## Start Given information

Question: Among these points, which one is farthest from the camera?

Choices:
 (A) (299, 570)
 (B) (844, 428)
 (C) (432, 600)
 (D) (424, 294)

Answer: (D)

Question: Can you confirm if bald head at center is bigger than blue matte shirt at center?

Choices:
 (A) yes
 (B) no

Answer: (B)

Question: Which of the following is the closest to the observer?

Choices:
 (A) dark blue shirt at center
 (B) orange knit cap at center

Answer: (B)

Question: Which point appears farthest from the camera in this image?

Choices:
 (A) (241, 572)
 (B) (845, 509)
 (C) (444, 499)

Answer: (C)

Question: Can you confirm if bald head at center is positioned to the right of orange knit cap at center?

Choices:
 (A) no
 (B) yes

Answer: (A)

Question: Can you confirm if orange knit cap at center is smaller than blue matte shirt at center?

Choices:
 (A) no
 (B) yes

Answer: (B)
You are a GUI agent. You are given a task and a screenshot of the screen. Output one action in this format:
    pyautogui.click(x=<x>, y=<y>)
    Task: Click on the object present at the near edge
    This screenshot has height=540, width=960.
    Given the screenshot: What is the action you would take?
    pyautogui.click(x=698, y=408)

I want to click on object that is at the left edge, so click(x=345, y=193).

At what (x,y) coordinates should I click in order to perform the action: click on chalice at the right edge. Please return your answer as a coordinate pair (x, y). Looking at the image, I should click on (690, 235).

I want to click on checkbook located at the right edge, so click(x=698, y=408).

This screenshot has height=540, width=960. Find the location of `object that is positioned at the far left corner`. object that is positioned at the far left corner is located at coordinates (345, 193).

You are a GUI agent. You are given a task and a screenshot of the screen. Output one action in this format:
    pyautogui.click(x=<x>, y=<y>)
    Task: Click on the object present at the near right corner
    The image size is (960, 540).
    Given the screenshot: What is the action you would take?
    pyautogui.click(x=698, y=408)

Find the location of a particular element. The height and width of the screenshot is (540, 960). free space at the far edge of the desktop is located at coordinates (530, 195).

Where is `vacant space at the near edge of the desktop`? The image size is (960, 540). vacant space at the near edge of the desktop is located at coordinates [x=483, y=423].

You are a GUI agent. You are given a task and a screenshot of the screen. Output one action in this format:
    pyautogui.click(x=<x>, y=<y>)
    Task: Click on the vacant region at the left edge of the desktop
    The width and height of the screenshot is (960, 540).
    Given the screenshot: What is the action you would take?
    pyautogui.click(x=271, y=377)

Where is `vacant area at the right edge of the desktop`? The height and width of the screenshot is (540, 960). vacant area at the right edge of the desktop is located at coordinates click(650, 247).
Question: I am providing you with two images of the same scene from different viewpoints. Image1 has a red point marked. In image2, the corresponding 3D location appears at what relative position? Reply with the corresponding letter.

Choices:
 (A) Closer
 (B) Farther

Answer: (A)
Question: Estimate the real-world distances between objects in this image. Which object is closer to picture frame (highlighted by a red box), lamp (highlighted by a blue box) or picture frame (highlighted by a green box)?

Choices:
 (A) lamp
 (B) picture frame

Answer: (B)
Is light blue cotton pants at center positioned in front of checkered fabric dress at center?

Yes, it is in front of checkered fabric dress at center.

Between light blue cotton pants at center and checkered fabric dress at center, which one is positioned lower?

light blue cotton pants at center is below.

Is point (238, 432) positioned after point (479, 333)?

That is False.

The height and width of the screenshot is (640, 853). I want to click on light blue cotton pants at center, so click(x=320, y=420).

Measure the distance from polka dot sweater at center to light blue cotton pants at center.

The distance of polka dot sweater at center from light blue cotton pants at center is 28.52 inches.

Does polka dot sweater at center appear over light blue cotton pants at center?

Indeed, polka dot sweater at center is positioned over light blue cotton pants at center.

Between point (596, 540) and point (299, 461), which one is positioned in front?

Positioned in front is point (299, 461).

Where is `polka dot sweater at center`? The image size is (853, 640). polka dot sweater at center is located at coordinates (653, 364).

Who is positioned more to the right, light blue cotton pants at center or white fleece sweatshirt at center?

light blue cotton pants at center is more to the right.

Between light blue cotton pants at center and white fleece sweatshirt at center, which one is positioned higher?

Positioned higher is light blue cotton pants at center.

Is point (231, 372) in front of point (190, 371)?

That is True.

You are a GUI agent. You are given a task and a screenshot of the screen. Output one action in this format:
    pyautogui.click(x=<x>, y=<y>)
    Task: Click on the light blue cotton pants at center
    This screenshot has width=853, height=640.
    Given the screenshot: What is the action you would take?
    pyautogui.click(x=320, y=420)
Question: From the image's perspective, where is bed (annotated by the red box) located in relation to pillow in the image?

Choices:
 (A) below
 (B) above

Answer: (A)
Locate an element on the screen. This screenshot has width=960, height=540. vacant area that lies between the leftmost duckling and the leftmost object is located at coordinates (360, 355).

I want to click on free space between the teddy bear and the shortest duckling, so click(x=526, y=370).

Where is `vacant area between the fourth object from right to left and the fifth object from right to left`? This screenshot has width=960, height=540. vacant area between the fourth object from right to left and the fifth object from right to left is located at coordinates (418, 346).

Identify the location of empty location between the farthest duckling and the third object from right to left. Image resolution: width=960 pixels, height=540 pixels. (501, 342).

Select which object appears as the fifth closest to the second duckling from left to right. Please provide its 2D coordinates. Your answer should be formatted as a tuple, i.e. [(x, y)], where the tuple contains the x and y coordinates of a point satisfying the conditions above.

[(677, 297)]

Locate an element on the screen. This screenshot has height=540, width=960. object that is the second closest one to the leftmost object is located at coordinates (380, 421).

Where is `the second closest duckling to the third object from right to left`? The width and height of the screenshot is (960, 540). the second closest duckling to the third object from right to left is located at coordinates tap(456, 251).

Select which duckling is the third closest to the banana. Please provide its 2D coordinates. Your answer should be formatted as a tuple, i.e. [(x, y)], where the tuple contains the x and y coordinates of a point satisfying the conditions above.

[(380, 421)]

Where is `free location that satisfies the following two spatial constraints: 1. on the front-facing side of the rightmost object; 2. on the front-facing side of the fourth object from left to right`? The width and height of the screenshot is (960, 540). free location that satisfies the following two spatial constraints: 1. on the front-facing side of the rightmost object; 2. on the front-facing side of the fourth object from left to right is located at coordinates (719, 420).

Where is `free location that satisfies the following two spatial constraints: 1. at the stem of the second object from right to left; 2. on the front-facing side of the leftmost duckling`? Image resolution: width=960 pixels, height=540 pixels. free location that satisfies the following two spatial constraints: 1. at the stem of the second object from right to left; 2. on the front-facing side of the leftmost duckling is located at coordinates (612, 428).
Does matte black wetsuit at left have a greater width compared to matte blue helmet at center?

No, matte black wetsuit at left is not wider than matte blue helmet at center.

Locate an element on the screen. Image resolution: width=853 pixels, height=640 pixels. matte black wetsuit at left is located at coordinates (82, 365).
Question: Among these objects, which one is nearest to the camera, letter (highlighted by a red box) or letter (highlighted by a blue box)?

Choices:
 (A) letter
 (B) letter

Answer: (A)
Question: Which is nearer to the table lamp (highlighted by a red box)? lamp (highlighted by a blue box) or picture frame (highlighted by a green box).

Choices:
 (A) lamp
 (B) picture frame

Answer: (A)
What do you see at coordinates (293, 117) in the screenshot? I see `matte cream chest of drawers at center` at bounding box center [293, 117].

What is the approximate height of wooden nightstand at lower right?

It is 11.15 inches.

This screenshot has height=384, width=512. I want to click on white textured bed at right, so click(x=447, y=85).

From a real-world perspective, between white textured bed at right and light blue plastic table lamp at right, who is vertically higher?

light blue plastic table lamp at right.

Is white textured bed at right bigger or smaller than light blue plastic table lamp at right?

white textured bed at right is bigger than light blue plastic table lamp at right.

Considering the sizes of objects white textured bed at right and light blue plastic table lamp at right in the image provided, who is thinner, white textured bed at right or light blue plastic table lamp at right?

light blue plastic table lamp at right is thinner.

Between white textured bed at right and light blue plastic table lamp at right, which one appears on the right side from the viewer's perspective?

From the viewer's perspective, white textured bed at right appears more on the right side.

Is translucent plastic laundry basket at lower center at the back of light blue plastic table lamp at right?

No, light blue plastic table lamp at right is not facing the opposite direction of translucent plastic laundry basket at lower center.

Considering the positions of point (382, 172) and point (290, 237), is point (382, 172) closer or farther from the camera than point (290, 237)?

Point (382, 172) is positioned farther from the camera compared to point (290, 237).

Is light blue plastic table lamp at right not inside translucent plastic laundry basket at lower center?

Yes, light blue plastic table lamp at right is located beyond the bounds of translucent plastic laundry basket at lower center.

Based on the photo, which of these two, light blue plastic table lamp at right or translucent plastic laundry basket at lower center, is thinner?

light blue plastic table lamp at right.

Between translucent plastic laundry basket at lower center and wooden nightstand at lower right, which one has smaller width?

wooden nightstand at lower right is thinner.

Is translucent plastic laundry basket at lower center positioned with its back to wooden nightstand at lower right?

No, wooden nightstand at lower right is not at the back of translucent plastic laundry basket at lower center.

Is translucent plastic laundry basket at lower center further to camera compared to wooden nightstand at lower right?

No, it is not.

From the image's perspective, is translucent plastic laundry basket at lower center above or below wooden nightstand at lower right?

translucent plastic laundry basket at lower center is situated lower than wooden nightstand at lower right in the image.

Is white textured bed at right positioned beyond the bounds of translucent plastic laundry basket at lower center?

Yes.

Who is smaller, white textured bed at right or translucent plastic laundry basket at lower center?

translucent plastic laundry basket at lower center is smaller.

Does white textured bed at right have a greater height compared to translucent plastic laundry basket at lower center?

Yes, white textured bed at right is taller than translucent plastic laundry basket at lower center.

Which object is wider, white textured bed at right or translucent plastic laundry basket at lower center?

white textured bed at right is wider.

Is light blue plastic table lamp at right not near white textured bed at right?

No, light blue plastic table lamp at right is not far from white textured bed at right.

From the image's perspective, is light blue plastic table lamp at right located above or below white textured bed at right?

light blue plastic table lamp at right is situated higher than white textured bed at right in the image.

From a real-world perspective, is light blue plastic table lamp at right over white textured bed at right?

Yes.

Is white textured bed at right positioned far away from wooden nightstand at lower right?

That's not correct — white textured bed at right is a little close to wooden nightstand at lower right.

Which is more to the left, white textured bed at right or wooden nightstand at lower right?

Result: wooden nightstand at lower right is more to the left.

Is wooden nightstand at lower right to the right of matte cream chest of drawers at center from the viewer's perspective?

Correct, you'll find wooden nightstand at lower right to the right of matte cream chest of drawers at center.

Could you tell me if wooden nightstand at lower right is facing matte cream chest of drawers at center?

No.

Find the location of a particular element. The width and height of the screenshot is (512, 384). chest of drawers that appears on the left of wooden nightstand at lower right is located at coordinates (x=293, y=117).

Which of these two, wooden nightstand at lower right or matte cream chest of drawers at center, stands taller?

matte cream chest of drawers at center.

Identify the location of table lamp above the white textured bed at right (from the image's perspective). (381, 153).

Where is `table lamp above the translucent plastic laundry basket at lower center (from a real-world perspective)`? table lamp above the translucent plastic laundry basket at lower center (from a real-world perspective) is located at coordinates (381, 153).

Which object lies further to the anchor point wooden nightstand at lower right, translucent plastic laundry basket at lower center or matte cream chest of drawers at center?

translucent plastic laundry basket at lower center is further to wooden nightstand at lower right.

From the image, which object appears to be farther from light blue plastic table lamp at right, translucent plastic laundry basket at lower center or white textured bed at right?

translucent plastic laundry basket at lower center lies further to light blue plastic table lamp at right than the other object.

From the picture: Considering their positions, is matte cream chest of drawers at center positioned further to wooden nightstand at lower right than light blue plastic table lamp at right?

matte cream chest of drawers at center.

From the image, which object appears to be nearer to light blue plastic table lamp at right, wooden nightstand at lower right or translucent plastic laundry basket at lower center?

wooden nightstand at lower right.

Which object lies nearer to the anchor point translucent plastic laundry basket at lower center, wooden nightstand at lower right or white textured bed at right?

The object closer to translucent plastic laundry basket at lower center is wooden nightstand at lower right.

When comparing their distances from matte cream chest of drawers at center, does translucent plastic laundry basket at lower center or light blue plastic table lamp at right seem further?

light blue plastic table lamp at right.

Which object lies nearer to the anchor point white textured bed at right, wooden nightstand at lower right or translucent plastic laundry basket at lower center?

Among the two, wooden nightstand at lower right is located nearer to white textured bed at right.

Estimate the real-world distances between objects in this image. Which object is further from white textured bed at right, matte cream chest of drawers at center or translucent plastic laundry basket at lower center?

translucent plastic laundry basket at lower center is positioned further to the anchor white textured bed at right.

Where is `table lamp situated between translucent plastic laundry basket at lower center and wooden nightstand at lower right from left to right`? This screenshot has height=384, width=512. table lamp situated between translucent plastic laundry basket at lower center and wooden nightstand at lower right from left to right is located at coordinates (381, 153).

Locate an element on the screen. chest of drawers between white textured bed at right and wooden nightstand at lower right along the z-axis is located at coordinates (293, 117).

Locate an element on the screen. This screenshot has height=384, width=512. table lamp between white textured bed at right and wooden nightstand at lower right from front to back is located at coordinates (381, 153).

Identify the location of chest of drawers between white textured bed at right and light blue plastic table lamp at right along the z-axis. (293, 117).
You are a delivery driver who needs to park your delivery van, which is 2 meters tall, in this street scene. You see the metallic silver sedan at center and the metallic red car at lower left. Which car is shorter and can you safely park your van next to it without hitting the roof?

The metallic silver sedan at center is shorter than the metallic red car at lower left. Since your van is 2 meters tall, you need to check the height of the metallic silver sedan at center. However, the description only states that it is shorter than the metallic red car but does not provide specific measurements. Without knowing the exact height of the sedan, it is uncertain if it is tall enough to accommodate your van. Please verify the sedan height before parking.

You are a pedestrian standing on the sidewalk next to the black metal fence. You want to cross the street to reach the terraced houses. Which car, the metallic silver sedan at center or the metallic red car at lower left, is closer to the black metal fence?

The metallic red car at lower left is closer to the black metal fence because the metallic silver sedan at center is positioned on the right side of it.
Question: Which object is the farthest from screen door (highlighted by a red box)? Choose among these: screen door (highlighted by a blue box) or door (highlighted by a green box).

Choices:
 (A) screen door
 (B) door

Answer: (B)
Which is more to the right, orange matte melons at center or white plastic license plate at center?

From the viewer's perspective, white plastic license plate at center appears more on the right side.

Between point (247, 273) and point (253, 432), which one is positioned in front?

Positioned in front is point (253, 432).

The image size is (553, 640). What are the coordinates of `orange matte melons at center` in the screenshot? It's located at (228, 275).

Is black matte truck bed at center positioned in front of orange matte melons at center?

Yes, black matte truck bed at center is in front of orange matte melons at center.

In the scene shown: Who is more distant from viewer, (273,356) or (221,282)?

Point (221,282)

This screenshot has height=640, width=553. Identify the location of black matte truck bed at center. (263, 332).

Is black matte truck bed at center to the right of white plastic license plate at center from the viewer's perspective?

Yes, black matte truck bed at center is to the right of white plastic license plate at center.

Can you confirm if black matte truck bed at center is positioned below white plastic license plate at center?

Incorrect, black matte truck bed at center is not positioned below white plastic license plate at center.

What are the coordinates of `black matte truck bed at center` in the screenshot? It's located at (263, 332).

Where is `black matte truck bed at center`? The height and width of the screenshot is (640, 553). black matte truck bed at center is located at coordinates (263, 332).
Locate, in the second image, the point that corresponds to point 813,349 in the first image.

## End Given information

Problem: Pull out every line of the items that contains the word "bigger".

Problem solution:
Question: Can you confirm if bald head at center is bigger than blue matte shirt at center?
Is white textured bed at right bigger or smaller than light blue plastic table lamp at right?
white textured bed at right is bigger than light blue plastic table lamp at right.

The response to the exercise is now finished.